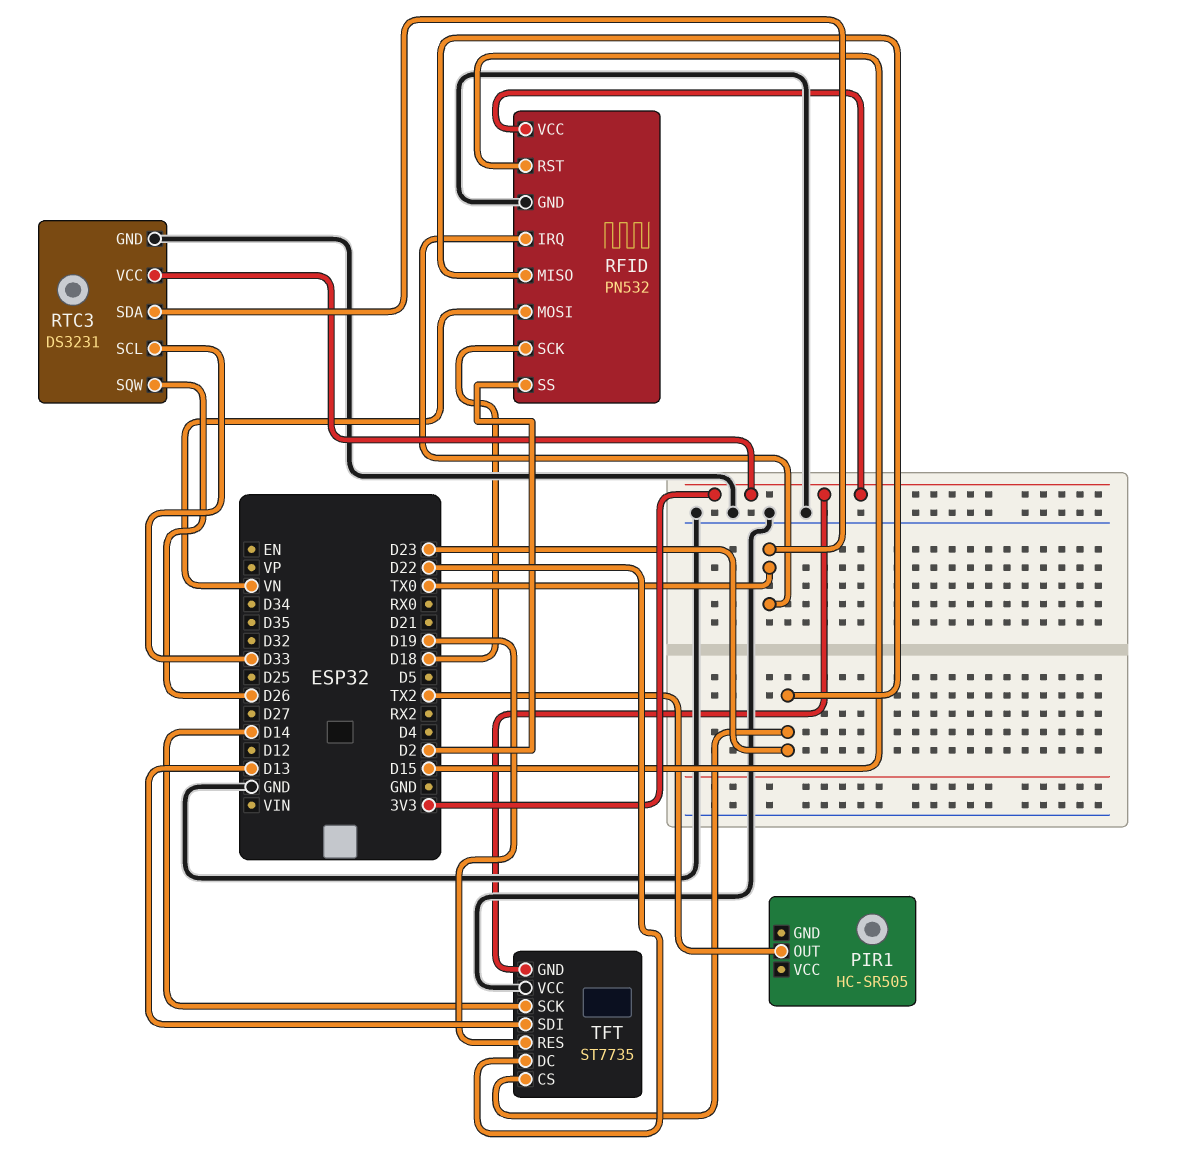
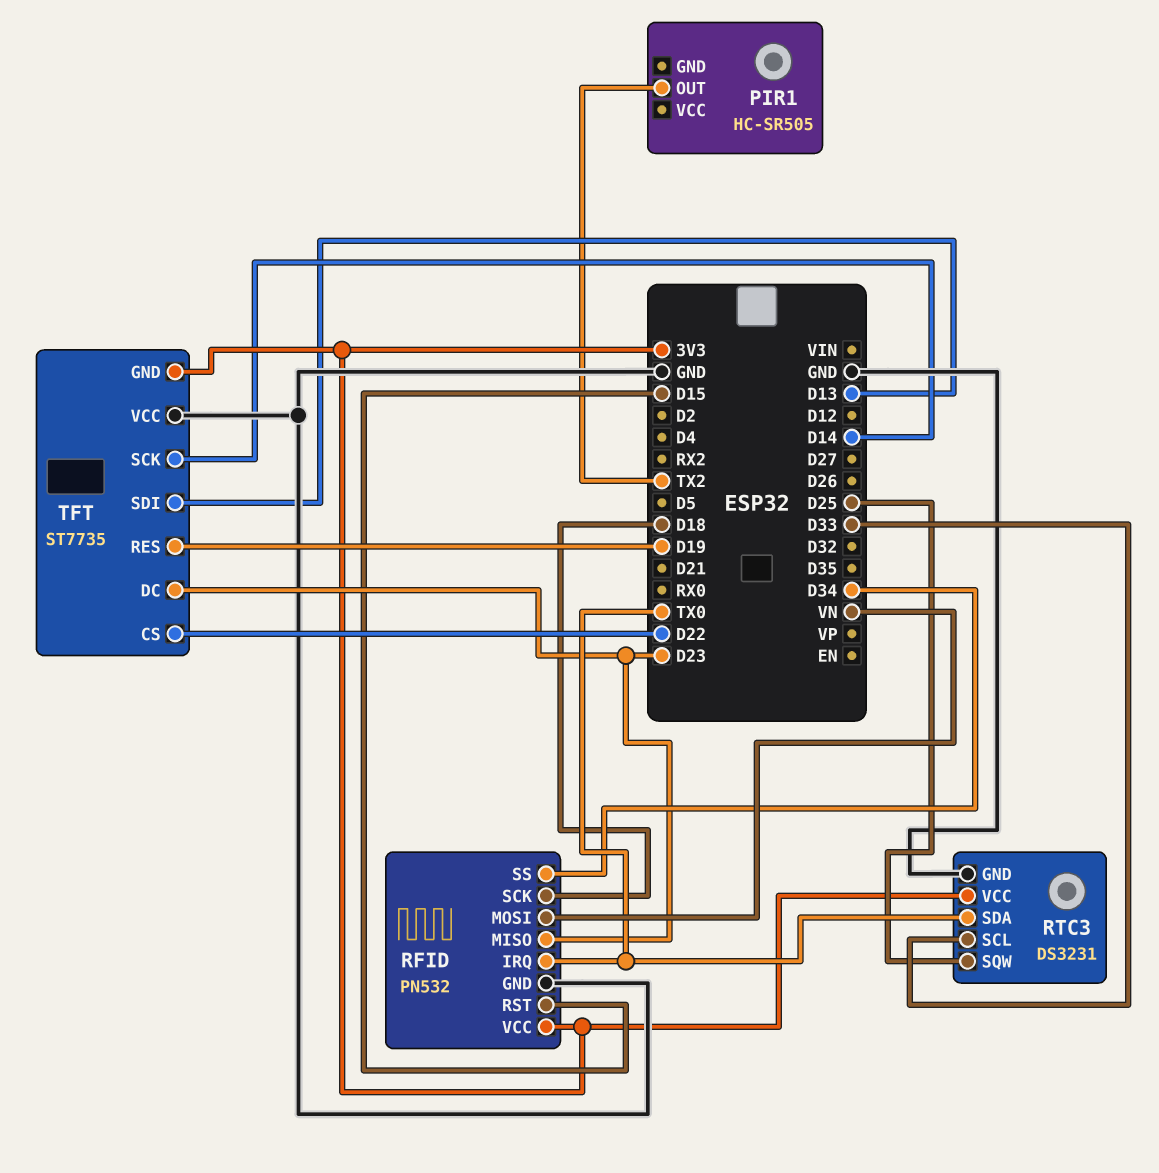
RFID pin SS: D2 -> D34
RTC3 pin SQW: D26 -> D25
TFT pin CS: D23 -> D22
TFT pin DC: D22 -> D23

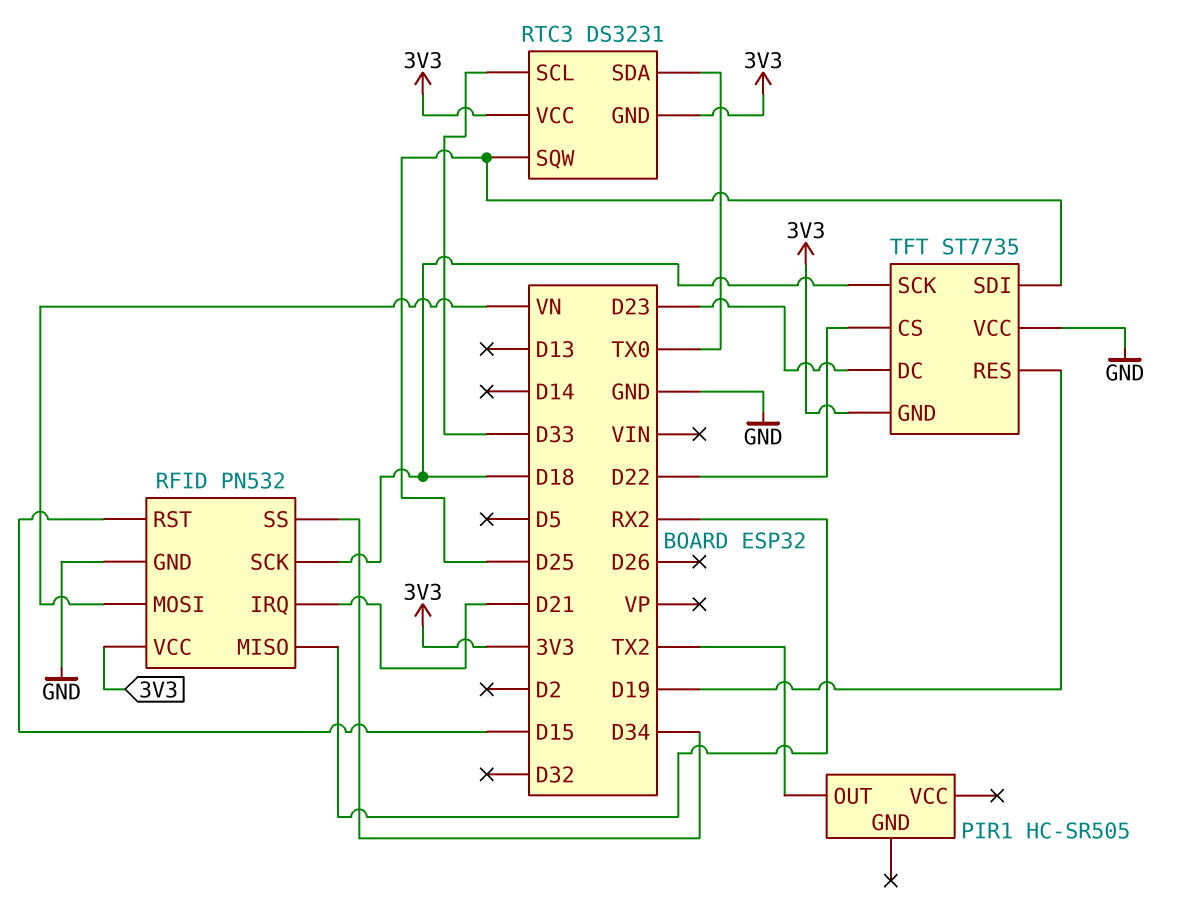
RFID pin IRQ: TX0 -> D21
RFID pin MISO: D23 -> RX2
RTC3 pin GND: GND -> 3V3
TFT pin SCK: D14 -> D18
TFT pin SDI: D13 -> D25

==

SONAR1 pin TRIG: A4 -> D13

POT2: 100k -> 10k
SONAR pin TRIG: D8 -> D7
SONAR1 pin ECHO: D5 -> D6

**GOAL OF THE EXERCISE**
Your reply should consist solely of the lines above from the line containing "RFID pin SS: D2 -> D34" up to and including the line containing "TFT pin SDI: D13 -> D25", reproduced exactly, minus the pictures.

**TASK RESULT**
RFID pin SS: D2 -> D34
RTC3 pin SQW: D26 -> D25
TFT pin CS: D23 -> D22
TFT pin DC: D22 -> D23

RFID pin IRQ: TX0 -> D21
RFID pin MISO: D23 -> RX2
RTC3 pin GND: GND -> 3V3
TFT pin SCK: D14 -> D18
TFT pin SDI: D13 -> D25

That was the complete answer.